[Items from a data source]
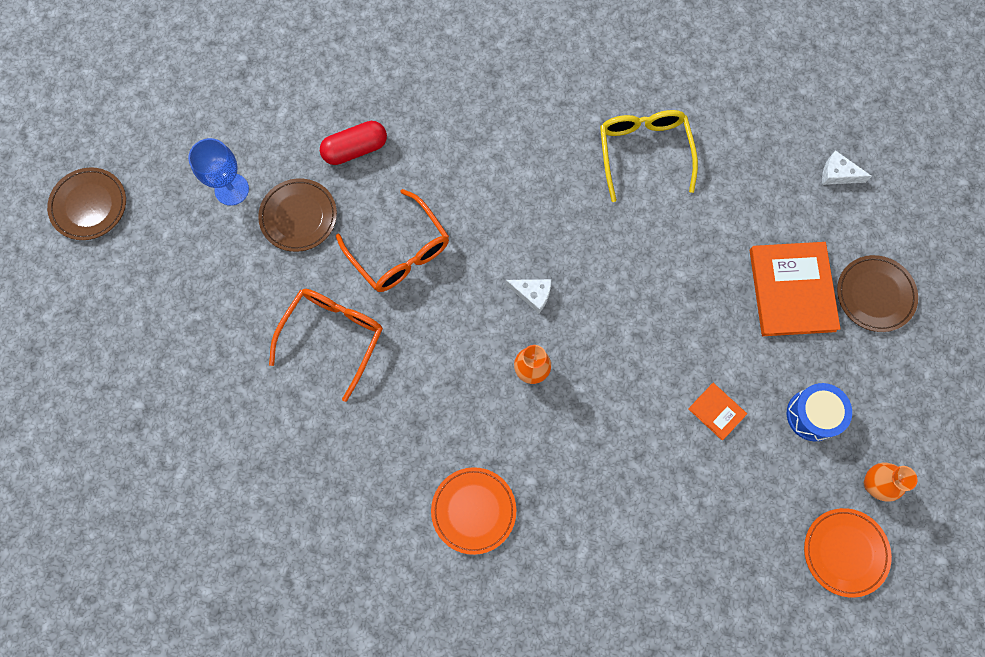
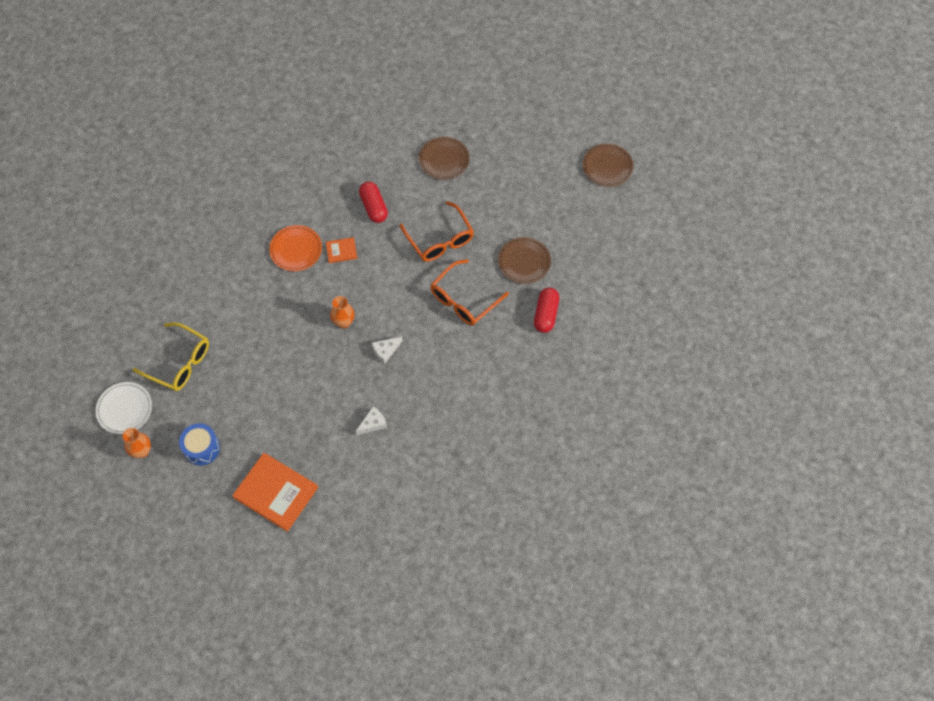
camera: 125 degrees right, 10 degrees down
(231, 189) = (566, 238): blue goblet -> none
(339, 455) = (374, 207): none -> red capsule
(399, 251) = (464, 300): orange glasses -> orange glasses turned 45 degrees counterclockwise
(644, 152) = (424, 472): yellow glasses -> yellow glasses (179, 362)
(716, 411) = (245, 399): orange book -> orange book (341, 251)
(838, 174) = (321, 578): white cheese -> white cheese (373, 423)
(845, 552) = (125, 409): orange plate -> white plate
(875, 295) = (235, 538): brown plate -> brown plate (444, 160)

...

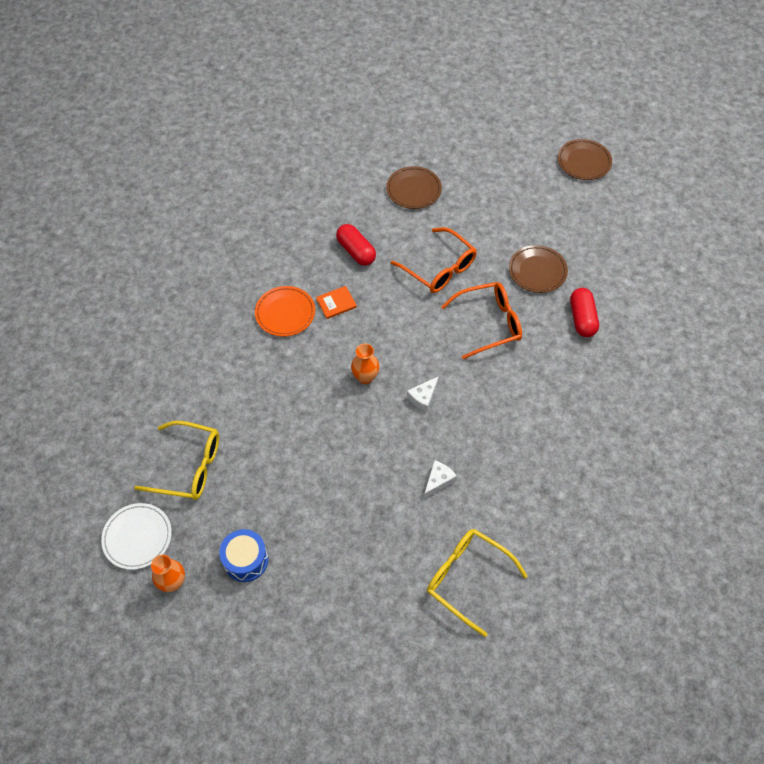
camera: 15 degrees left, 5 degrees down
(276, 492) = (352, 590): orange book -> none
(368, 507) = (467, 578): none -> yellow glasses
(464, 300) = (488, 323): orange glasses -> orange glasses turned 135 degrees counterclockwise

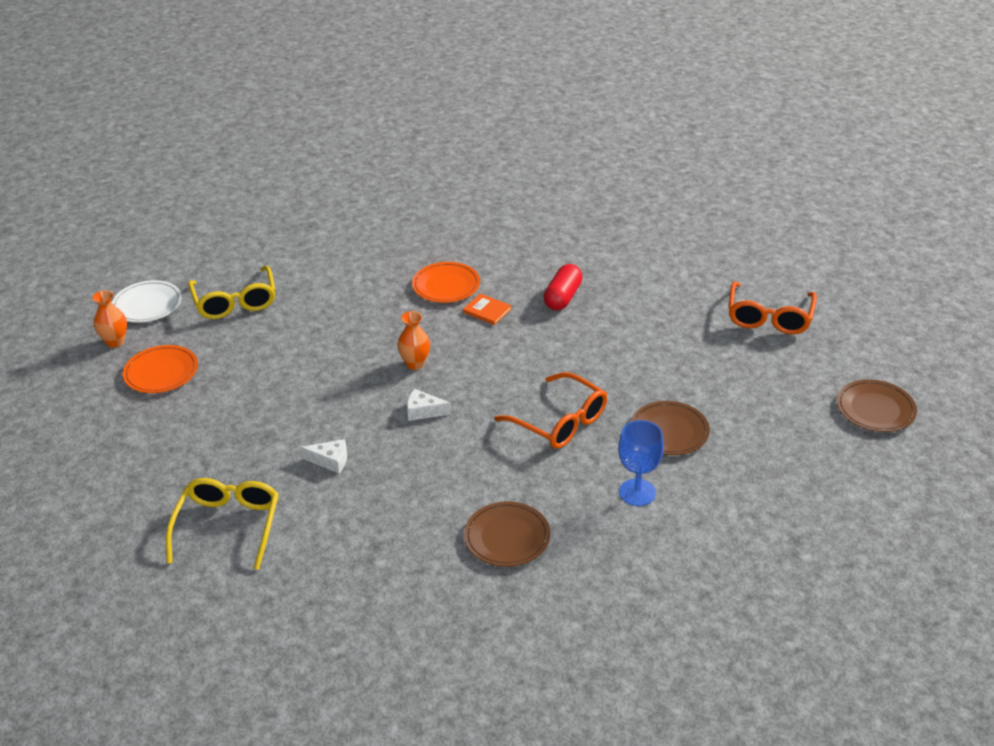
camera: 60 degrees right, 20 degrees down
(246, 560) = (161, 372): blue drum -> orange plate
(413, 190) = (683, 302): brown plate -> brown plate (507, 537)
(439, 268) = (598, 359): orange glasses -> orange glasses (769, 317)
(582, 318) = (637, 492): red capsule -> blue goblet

> [Exercise objective]: Your answer should be the exact lines above from the one with "camera: 125 degrees right, 10 degrees down" through the one with "(399, 251) = (464, 300): orange", both included, and nothing besides.

> [Output below]:
camera: 125 degrees right, 10 degrees down
(231, 189) = (566, 238): blue goblet -> none
(339, 455) = (374, 207): none -> red capsule
(399, 251) = (464, 300): orange glasses -> orange glasses turned 45 degrees counterclockwise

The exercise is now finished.